Saved data entries

########

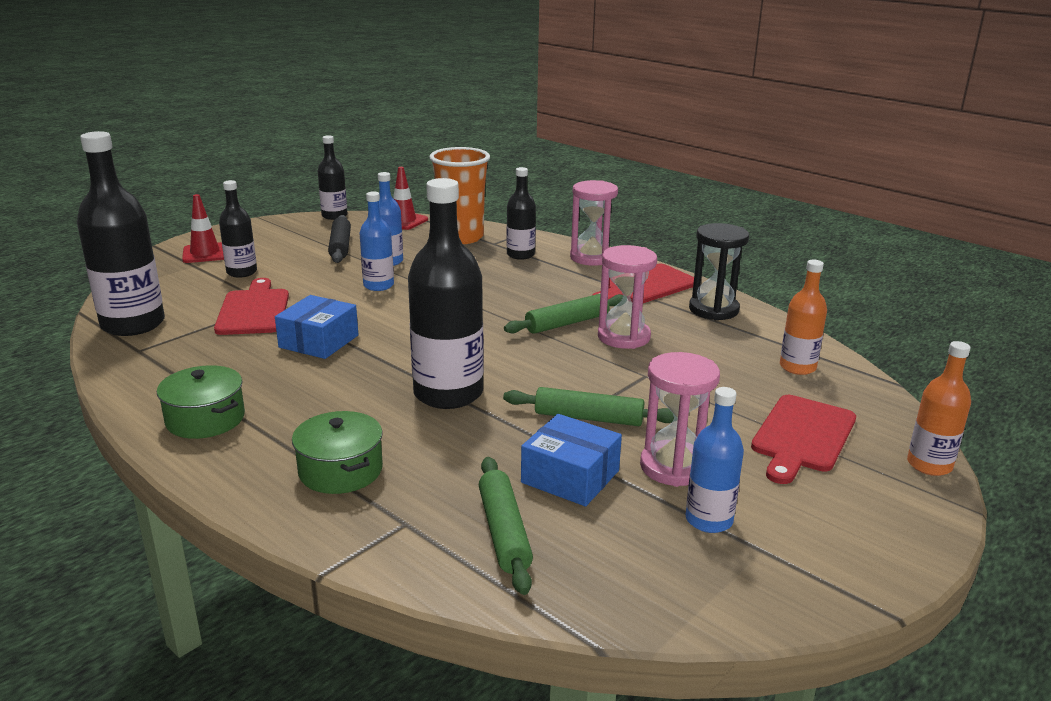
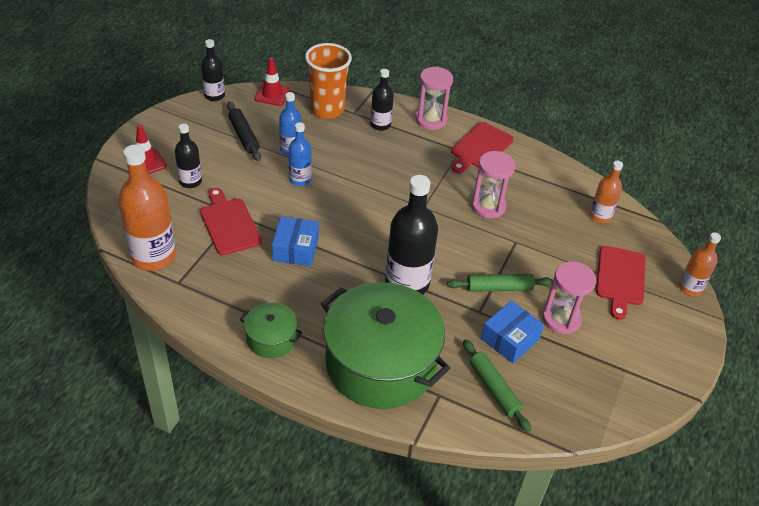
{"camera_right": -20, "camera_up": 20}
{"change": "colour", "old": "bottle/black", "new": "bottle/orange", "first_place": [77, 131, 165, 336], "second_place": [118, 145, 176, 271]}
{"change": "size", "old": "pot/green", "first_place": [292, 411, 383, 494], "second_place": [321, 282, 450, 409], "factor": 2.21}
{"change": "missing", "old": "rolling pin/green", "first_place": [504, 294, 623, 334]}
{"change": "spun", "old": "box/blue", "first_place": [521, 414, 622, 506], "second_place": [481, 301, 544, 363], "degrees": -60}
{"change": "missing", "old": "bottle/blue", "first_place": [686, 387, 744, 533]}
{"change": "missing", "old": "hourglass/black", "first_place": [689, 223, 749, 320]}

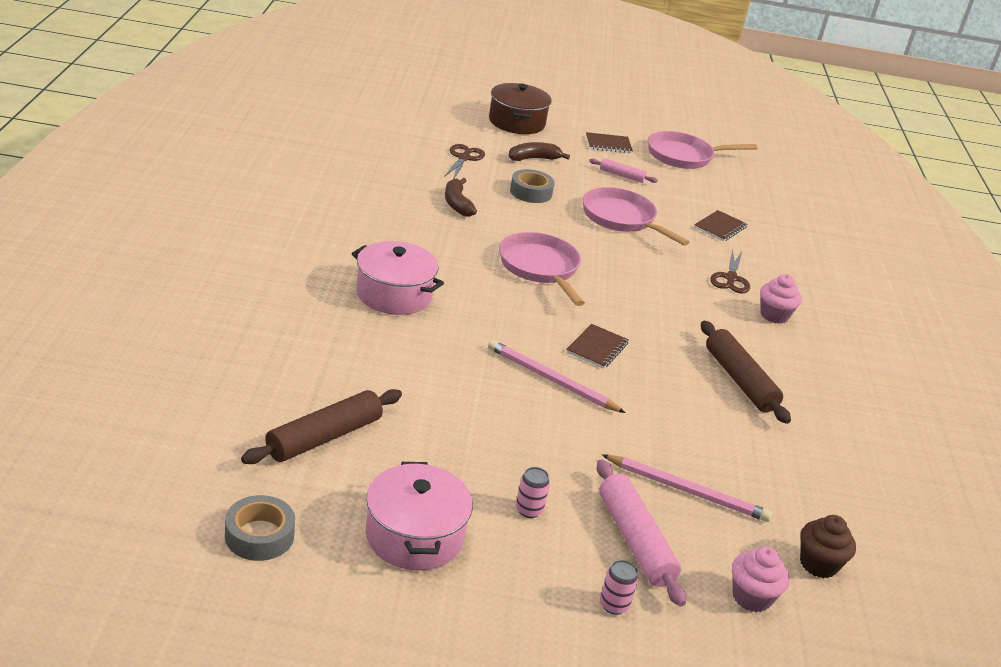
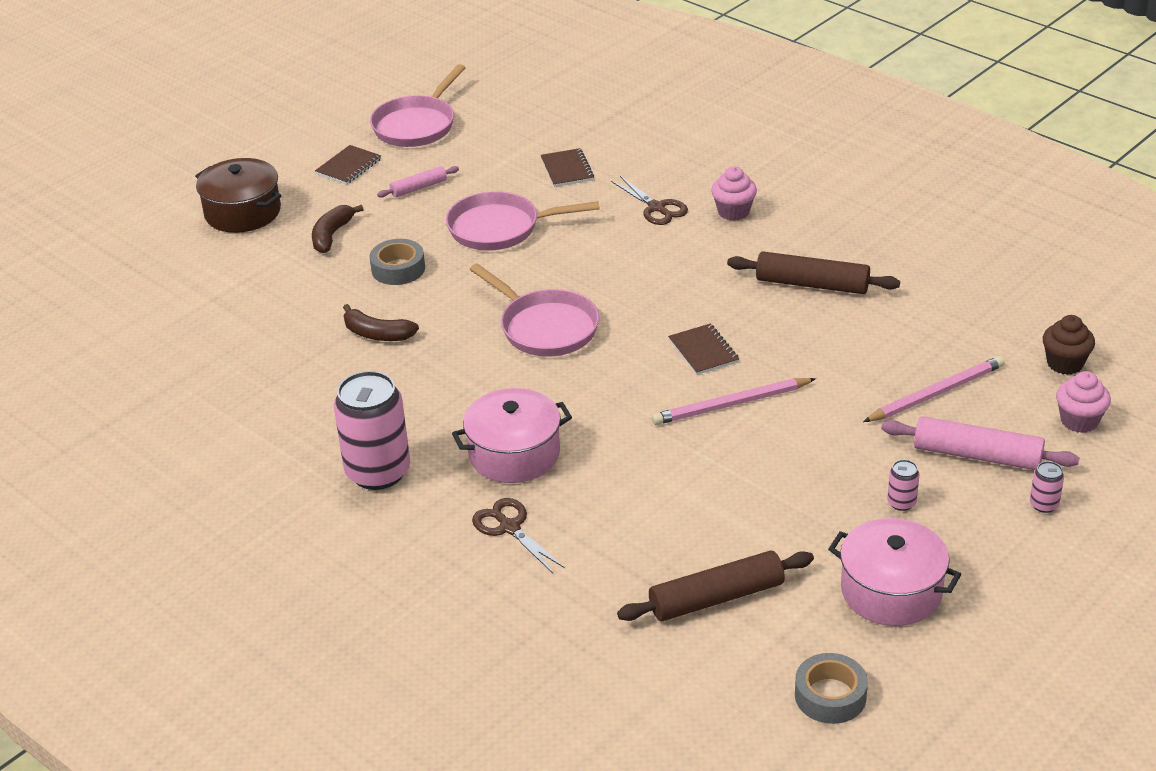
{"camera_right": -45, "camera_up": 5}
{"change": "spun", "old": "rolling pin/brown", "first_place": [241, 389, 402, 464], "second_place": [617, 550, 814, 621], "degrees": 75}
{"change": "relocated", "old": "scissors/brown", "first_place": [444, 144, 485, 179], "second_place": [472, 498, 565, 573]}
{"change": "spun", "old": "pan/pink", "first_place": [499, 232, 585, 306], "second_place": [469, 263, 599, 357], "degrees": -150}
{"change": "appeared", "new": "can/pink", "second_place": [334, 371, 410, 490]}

########

THE TASK: Reproduce each line of the records exactly and exclude any images.

ANSWER TO THE EXERCISE:
{"camera_right": -20, "camera_up": 20}
{"change": "colour", "old": "bottle/black", "new": "bottle/orange", "first_place": [77, 131, 165, 336], "second_place": [118, 145, 176, 271]}
{"change": "size", "old": "pot/green", "first_place": [292, 411, 383, 494], "second_place": [321, 282, 450, 409], "factor": 2.21}
{"change": "missing", "old": "rolling pin/green", "first_place": [504, 294, 623, 334]}
{"change": "spun", "old": "box/blue", "first_place": [521, 414, 622, 506], "second_place": [481, 301, 544, 363], "degrees": -60}
{"change": "missing", "old": "bottle/blue", "first_place": [686, 387, 744, 533]}
{"change": "missing", "old": "hourglass/black", "first_place": [689, 223, 749, 320]}

{"camera_right": -45, "camera_up": 5}
{"change": "spun", "old": "rolling pin/brown", "first_place": [241, 389, 402, 464], "second_place": [617, 550, 814, 621], "degrees": 75}
{"change": "relocated", "old": "scissors/brown", "first_place": [444, 144, 485, 179], "second_place": [472, 498, 565, 573]}
{"change": "spun", "old": "pan/pink", "first_place": [499, 232, 585, 306], "second_place": [469, 263, 599, 357], "degrees": -150}
{"change": "appeared", "new": "can/pink", "second_place": [334, 371, 410, 490]}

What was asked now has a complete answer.